RECORDED INFORMATION Start Marker

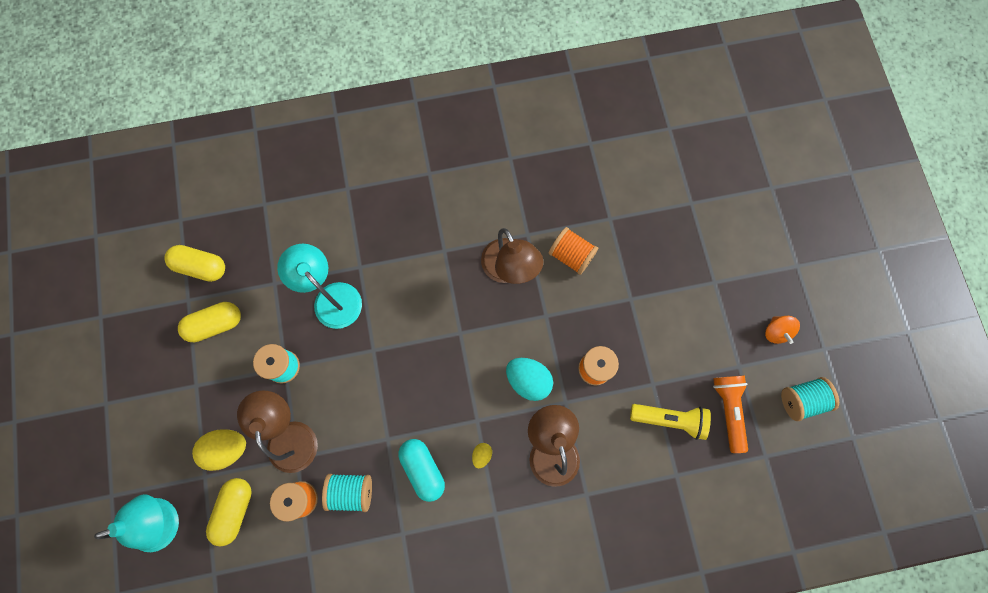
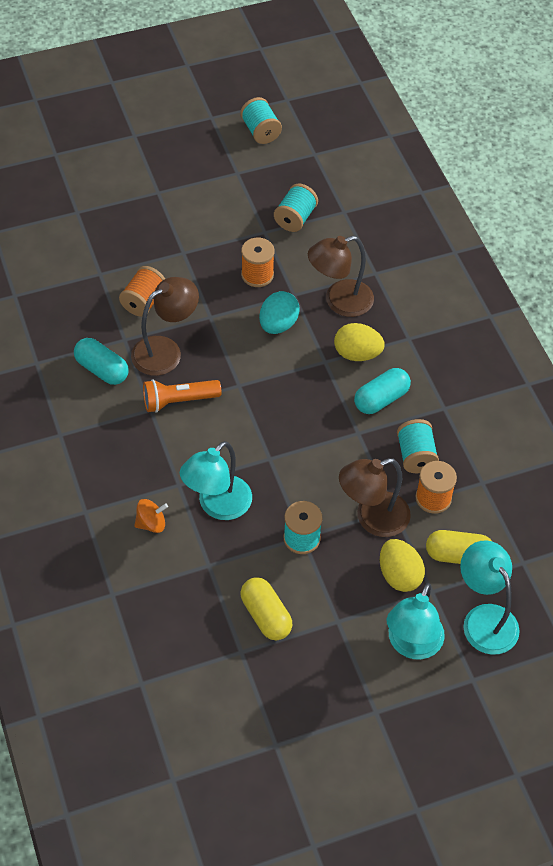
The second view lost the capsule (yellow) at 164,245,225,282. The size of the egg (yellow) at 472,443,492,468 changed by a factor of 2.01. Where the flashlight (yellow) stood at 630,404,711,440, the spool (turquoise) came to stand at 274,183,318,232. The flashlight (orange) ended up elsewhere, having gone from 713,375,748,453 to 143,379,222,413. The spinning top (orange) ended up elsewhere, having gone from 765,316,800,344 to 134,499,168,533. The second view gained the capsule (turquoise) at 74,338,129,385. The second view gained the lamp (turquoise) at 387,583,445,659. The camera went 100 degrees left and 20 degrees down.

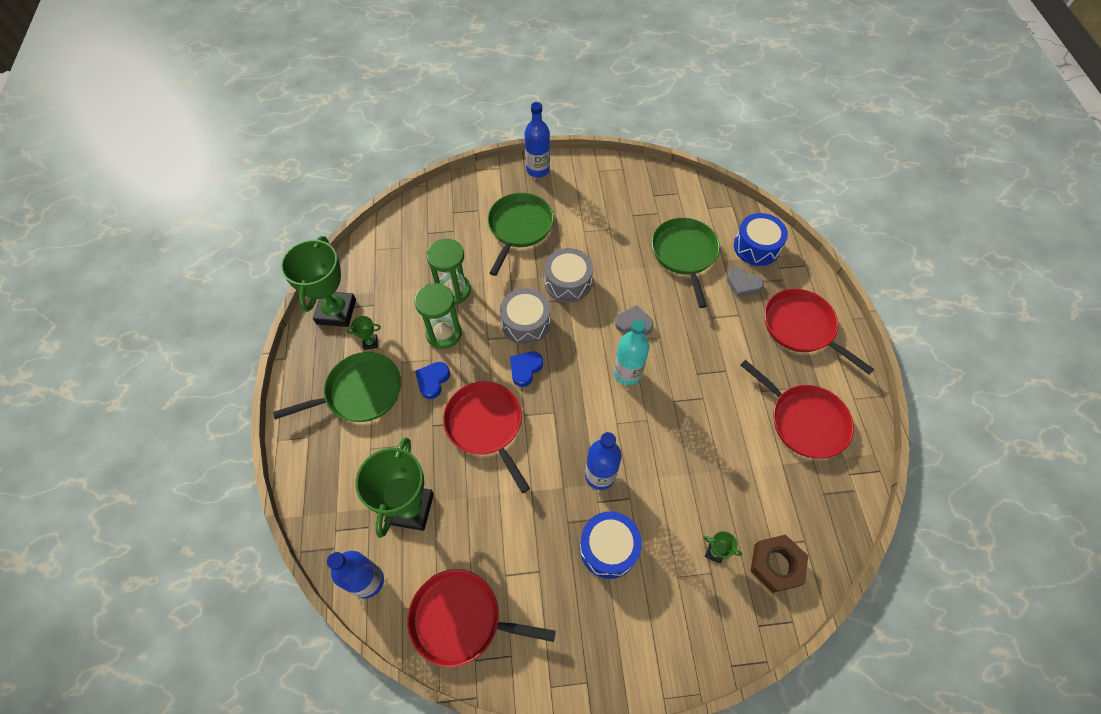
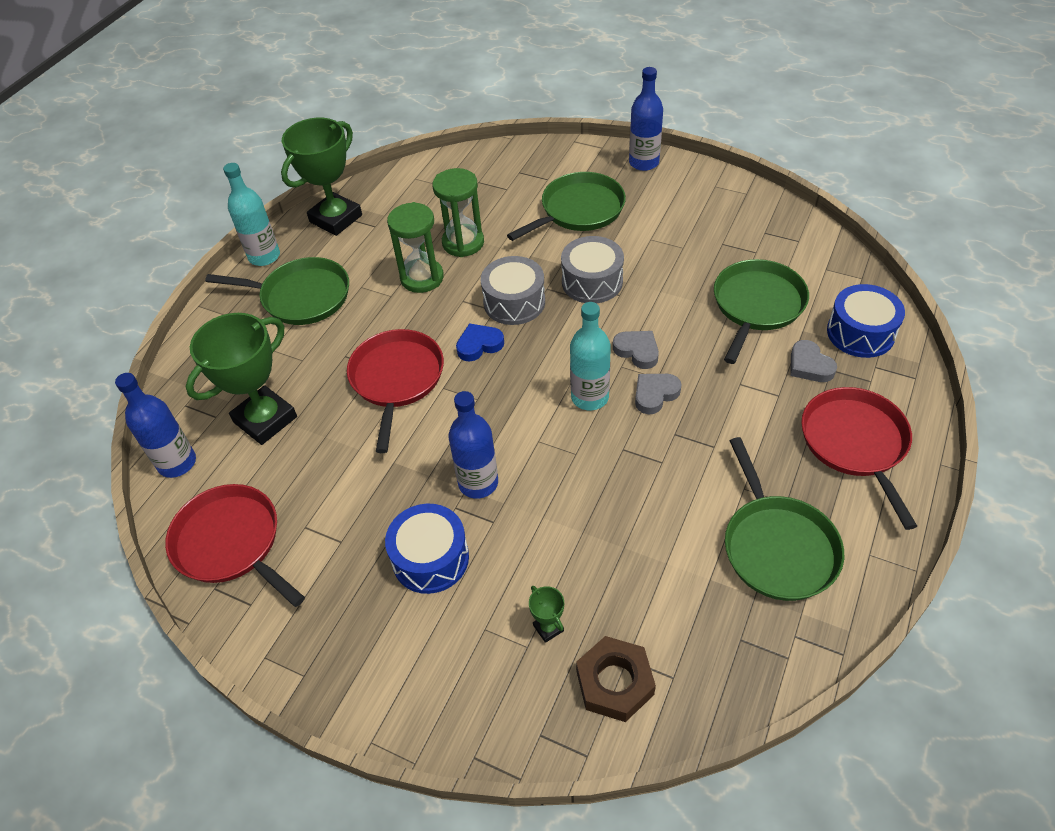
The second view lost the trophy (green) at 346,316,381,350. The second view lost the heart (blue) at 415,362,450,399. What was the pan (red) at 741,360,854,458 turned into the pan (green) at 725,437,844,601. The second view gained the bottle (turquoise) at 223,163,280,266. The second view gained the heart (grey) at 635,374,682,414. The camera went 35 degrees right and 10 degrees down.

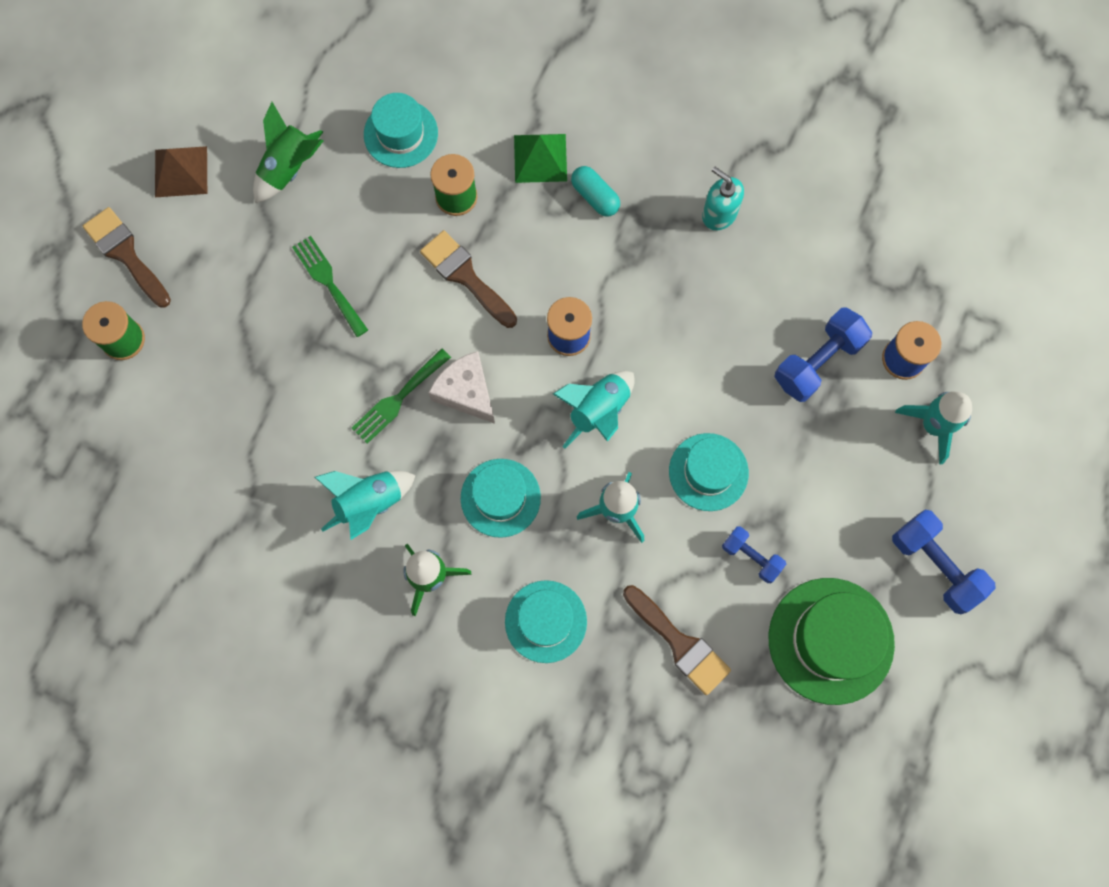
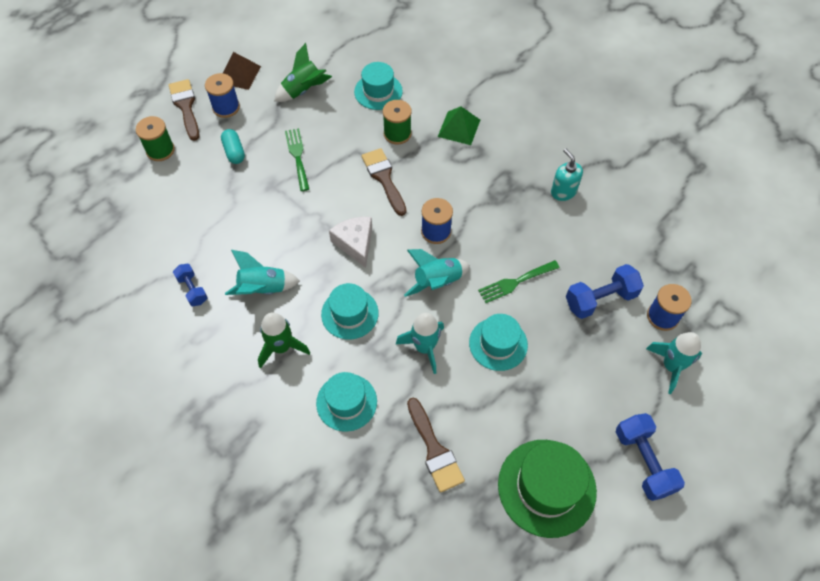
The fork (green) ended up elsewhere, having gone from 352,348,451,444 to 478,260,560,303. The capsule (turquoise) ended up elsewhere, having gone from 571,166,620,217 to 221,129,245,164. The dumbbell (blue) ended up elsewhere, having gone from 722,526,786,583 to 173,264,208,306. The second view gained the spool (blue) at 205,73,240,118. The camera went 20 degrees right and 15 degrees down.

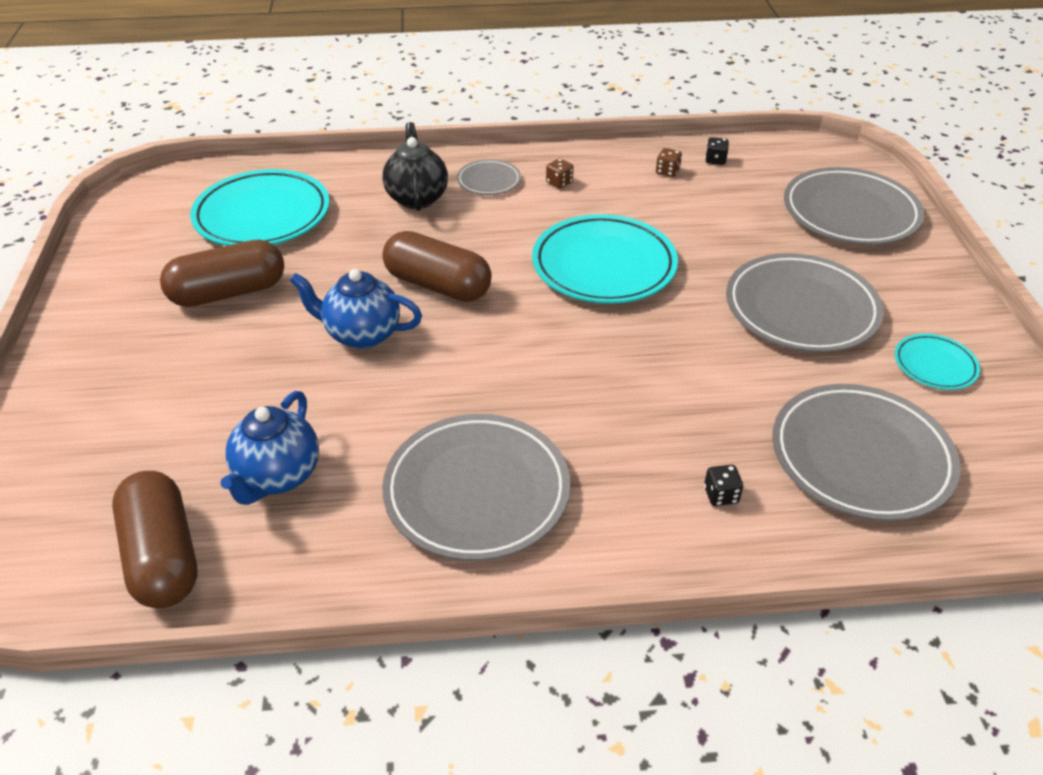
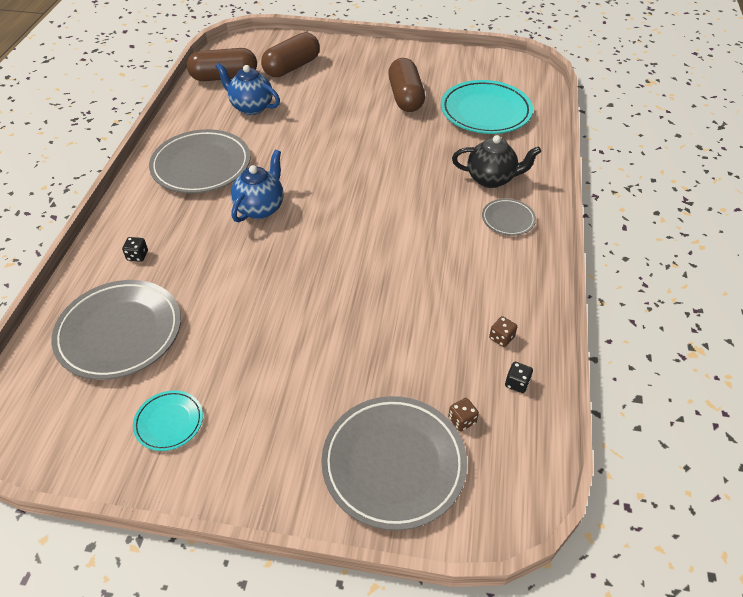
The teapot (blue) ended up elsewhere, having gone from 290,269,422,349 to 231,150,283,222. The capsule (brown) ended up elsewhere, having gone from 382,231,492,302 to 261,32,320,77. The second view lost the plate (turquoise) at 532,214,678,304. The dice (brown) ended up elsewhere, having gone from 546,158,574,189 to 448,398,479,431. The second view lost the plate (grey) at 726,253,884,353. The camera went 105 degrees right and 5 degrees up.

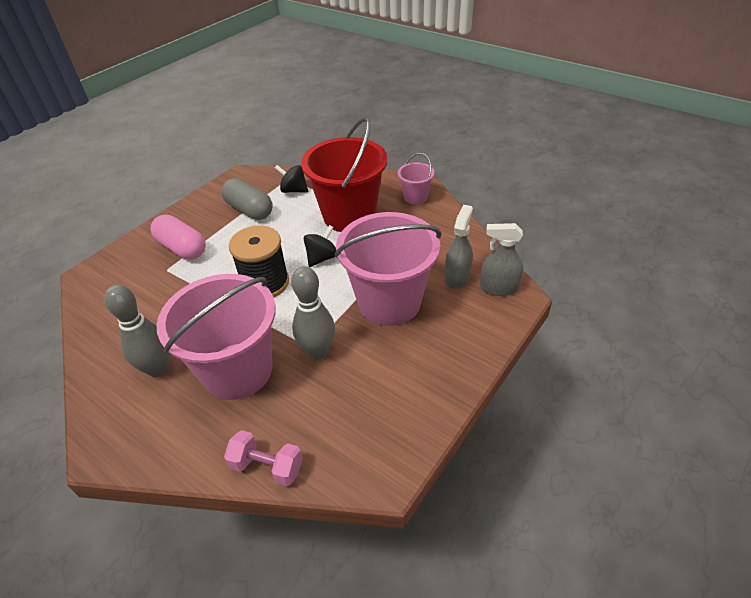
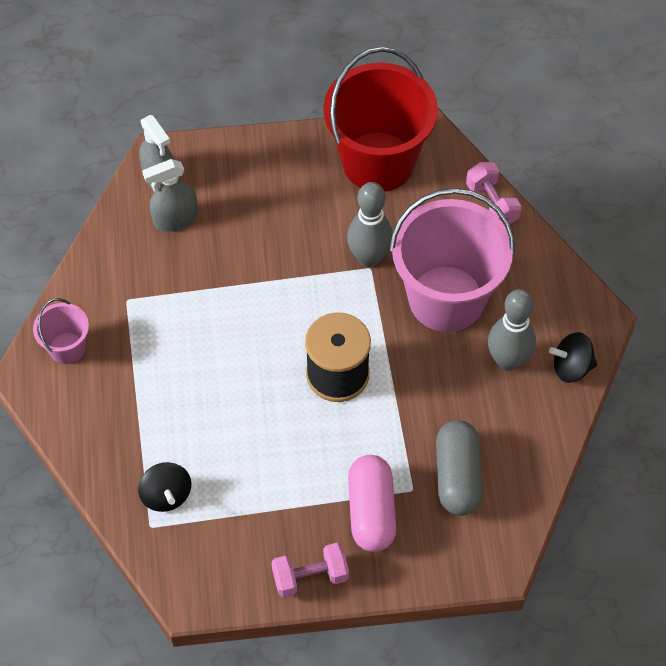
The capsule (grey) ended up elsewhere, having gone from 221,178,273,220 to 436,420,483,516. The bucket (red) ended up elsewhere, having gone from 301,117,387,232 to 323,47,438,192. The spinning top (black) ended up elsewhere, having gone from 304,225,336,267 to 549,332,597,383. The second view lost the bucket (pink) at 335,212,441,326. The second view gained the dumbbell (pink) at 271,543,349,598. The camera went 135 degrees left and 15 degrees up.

RECORDED INFORMATION End Marker

DIRECTIONS: Down to the last line, print the material exactly, but not its pictures.

OUTPUT OF THE EXERCISE:
The second view lost the capsule (yellow) at 164,245,225,282. The size of the egg (yellow) at 472,443,492,468 changed by a factor of 2.01. Where the flashlight (yellow) stood at 630,404,711,440, the spool (turquoise) came to stand at 274,183,318,232. The flashlight (orange) ended up elsewhere, having gone from 713,375,748,453 to 143,379,222,413. The spinning top (orange) ended up elsewhere, having gone from 765,316,800,344 to 134,499,168,533. The second view gained the capsule (turquoise) at 74,338,129,385. The second view gained the lamp (turquoise) at 387,583,445,659. The camera went 100 degrees left and 20 degrees down.

The second view lost the trophy (green) at 346,316,381,350. The second view lost the heart (blue) at 415,362,450,399. What was the pan (red) at 741,360,854,458 turned into the pan (green) at 725,437,844,601. The second view gained the bottle (turquoise) at 223,163,280,266. The second view gained the heart (grey) at 635,374,682,414. The camera went 35 degrees right and 10 degrees down.

The fork (green) ended up elsewhere, having gone from 352,348,451,444 to 478,260,560,303. The capsule (turquoise) ended up elsewhere, having gone from 571,166,620,217 to 221,129,245,164. The dumbbell (blue) ended up elsewhere, having gone from 722,526,786,583 to 173,264,208,306. The second view gained the spool (blue) at 205,73,240,118. The camera went 20 degrees right and 15 degrees down.

The teapot (blue) ended up elsewhere, having gone from 290,269,422,349 to 231,150,283,222. The capsule (brown) ended up elsewhere, having gone from 382,231,492,302 to 261,32,320,77. The second view lost the plate (turquoise) at 532,214,678,304. The dice (brown) ended up elsewhere, having gone from 546,158,574,189 to 448,398,479,431. The second view lost the plate (grey) at 726,253,884,353. The camera went 105 degrees right and 5 degrees up.

The capsule (grey) ended up elsewhere, having gone from 221,178,273,220 to 436,420,483,516. The bucket (red) ended up elsewhere, having gone from 301,117,387,232 to 323,47,438,192. The spinning top (black) ended up elsewhere, having gone from 304,225,336,267 to 549,332,597,383. The second view lost the bucket (pink) at 335,212,441,326. The second view gained the dumbbell (pink) at 271,543,349,598. The camera went 135 degrees left and 15 degrees up.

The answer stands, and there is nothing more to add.